Start of Block

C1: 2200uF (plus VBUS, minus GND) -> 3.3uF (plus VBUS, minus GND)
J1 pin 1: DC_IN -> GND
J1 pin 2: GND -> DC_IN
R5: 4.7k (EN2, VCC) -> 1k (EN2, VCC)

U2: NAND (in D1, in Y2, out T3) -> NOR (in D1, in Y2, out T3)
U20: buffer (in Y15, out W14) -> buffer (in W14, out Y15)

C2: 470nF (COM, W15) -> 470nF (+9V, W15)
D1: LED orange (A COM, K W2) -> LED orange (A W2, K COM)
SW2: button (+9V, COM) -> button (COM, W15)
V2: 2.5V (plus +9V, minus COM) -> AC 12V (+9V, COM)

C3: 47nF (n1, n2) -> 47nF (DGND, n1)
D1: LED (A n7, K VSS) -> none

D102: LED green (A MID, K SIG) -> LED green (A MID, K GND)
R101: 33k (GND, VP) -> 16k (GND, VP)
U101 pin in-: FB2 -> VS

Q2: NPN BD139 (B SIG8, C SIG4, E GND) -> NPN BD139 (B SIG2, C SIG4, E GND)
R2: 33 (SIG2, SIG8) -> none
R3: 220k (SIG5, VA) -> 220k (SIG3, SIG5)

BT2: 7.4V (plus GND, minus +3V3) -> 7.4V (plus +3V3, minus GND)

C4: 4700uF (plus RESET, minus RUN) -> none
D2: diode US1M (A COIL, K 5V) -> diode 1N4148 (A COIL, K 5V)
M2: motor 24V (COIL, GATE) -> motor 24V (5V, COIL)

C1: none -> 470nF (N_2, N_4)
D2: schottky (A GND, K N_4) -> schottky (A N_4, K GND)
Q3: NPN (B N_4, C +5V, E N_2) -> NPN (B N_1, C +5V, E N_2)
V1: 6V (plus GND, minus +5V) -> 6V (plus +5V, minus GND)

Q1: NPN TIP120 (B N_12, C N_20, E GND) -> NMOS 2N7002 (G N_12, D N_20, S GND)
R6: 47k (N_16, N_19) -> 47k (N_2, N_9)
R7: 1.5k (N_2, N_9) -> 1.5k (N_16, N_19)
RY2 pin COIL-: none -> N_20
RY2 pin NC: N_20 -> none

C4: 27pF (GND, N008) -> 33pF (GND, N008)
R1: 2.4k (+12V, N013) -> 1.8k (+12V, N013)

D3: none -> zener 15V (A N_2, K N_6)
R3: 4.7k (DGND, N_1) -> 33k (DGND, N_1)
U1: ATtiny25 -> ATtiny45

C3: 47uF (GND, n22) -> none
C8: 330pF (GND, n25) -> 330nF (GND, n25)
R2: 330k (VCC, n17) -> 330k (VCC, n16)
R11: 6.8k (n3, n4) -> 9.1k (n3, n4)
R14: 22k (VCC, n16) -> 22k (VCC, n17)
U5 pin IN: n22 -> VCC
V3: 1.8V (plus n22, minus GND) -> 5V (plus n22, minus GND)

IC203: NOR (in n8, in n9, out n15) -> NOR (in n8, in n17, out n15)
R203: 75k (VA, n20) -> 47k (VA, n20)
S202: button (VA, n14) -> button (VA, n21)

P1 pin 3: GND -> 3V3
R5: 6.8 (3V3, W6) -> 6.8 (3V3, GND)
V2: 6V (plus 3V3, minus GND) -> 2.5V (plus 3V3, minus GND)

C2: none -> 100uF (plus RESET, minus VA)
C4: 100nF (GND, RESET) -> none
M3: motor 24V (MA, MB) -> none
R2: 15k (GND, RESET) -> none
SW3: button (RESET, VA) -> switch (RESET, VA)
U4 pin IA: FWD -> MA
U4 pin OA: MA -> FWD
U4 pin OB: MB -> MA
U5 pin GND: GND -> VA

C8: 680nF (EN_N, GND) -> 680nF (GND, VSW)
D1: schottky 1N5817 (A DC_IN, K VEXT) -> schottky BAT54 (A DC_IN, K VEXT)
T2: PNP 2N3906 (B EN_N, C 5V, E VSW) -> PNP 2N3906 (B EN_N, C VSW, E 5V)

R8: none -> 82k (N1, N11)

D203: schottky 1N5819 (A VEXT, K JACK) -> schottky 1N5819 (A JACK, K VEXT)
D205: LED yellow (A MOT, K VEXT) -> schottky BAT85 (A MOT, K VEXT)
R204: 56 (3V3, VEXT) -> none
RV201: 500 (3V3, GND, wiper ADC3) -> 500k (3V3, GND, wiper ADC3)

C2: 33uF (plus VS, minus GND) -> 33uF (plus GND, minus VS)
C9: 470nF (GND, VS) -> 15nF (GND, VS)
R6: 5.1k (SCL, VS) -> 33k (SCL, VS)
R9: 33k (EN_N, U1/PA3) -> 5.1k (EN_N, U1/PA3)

End of Block

TRY IT: Print each entry above again, exactly as it was given.

ANSWER FOR THE TASK:
C1: 2200uF (plus VBUS, minus GND) -> 3.3uF (plus VBUS, minus GND)
J1 pin 1: DC_IN -> GND
J1 pin 2: GND -> DC_IN
R5: 4.7k (EN2, VCC) -> 1k (EN2, VCC)

U2: NAND (in D1, in Y2, out T3) -> NOR (in D1, in Y2, out T3)
U20: buffer (in Y15, out W14) -> buffer (in W14, out Y15)

C2: 470nF (COM, W15) -> 470nF (+9V, W15)
D1: LED orange (A COM, K W2) -> LED orange (A W2, K COM)
SW2: button (+9V, COM) -> button (COM, W15)
V2: 2.5V (plus +9V, minus COM) -> AC 12V (+9V, COM)

C3: 47nF (n1, n2) -> 47nF (DGND, n1)
D1: LED (A n7, K VSS) -> none

D102: LED green (A MID, K SIG) -> LED green (A MID, K GND)
R101: 33k (GND, VP) -> 16k (GND, VP)
U101 pin in-: FB2 -> VS

Q2: NPN BD139 (B SIG8, C SIG4, E GND) -> NPN BD139 (B SIG2, C SIG4, E GND)
R2: 33 (SIG2, SIG8) -> none
R3: 220k (SIG5, VA) -> 220k (SIG3, SIG5)

BT2: 7.4V (plus GND, minus +3V3) -> 7.4V (plus +3V3, minus GND)

C4: 4700uF (plus RESET, minus RUN) -> none
D2: diode US1M (A COIL, K 5V) -> diode 1N4148 (A COIL, K 5V)
M2: motor 24V (COIL, GATE) -> motor 24V (5V, COIL)

C1: none -> 470nF (N_2, N_4)
D2: schottky (A GND, K N_4) -> schottky (A N_4, K GND)
Q3: NPN (B N_4, C +5V, E N_2) -> NPN (B N_1, C +5V, E N_2)
V1: 6V (plus GND, minus +5V) -> 6V (plus +5V, minus GND)

Q1: NPN TIP120 (B N_12, C N_20, E GND) -> NMOS 2N7002 (G N_12, D N_20, S GND)
R6: 47k (N_16, N_19) -> 47k (N_2, N_9)
R7: 1.5k (N_2, N_9) -> 1.5k (N_16, N_19)
RY2 pin COIL-: none -> N_20
RY2 pin NC: N_20 -> none

C4: 27pF (GND, N008) -> 33pF (GND, N008)
R1: 2.4k (+12V, N013) -> 1.8k (+12V, N013)

D3: none -> zener 15V (A N_2, K N_6)
R3: 4.7k (DGND, N_1) -> 33k (DGND, N_1)
U1: ATtiny25 -> ATtiny45

C3: 47uF (GND, n22) -> none
C8: 330pF (GND, n25) -> 330nF (GND, n25)
R2: 330k (VCC, n17) -> 330k (VCC, n16)
R11: 6.8k (n3, n4) -> 9.1k (n3, n4)
R14: 22k (VCC, n16) -> 22k (VCC, n17)
U5 pin IN: n22 -> VCC
V3: 1.8V (plus n22, minus GND) -> 5V (plus n22, minus GND)

IC203: NOR (in n8, in n9, out n15) -> NOR (in n8, in n17, out n15)
R203: 75k (VA, n20) -> 47k (VA, n20)
S202: button (VA, n14) -> button (VA, n21)

P1 pin 3: GND -> 3V3
R5: 6.8 (3V3, W6) -> 6.8 (3V3, GND)
V2: 6V (plus 3V3, minus GND) -> 2.5V (plus 3V3, minus GND)

C2: none -> 100uF (plus RESET, minus VA)
C4: 100nF (GND, RESET) -> none
M3: motor 24V (MA, MB) -> none
R2: 15k (GND, RESET) -> none
SW3: button (RESET, VA) -> switch (RESET, VA)
U4 pin IA: FWD -> MA
U4 pin OA: MA -> FWD
U4 pin OB: MB -> MA
U5 pin GND: GND -> VA

C8: 680nF (EN_N, GND) -> 680nF (GND, VSW)
D1: schottky 1N5817 (A DC_IN, K VEXT) -> schottky BAT54 (A DC_IN, K VEXT)
T2: PNP 2N3906 (B EN_N, C 5V, E VSW) -> PNP 2N3906 (B EN_N, C VSW, E 5V)

R8: none -> 82k (N1, N11)

D203: schottky 1N5819 (A VEXT, K JACK) -> schottky 1N5819 (A JACK, K VEXT)
D205: LED yellow (A MOT, K VEXT) -> schottky BAT85 (A MOT, K VEXT)
R204: 56 (3V3, VEXT) -> none
RV201: 500 (3V3, GND, wiper ADC3) -> 500k (3V3, GND, wiper ADC3)

C2: 33uF (plus VS, minus GND) -> 33uF (plus GND, minus VS)
C9: 470nF (GND, VS) -> 15nF (GND, VS)
R6: 5.1k (SCL, VS) -> 33k (SCL, VS)
R9: 33k (EN_N, U1/PA3) -> 5.1k (EN_N, U1/PA3)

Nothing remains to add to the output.